Would you transcribe the entries below word for word, omitting all images?

Object state comparisons:
►
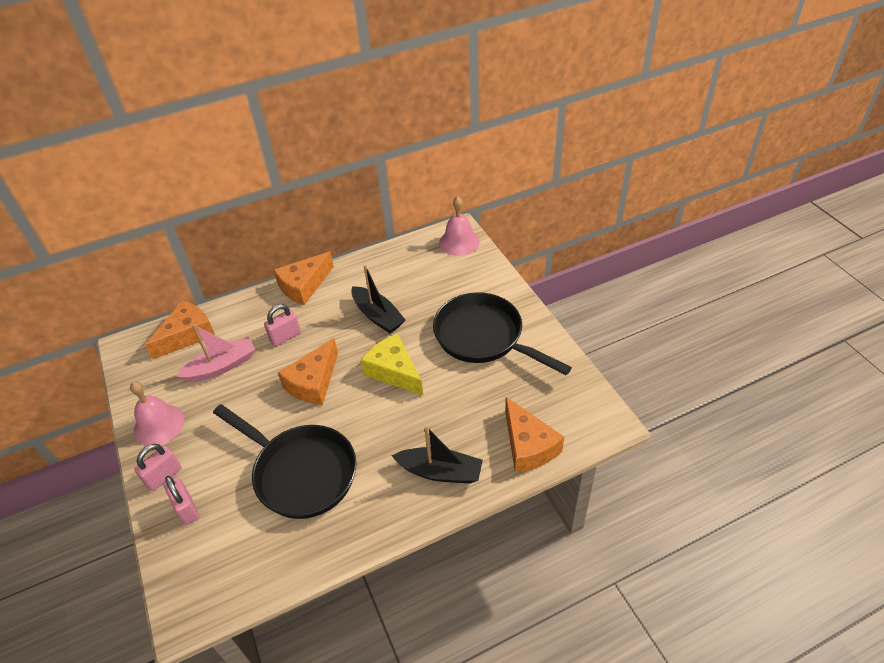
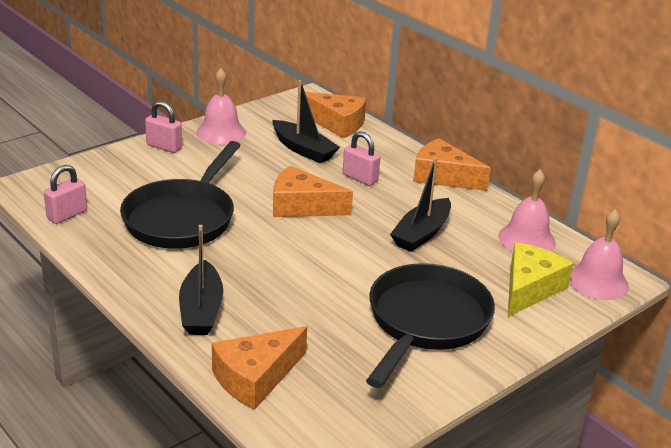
camera: 70 degrees right, 15 degrees down
pink padlock [164,476,199,525] -> pink padlock moved to [44,165,87,224]
pink boat [176,324,255,382] -> black boat [272,80,340,163]
yellow cheese [361,333,423,396] -> yellow cheese moved to [508,242,574,317]
none -> pink bell [498,169,556,251]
◄
◆ WRITTEN REPLY
camera: 70 degrees right, 15 degrees down
pink padlock [164,476,199,525] -> pink padlock moved to [44,165,87,224]
pink boat [176,324,255,382] -> black boat [272,80,340,163]
yellow cheese [361,333,423,396] -> yellow cheese moved to [508,242,574,317]
none -> pink bell [498,169,556,251]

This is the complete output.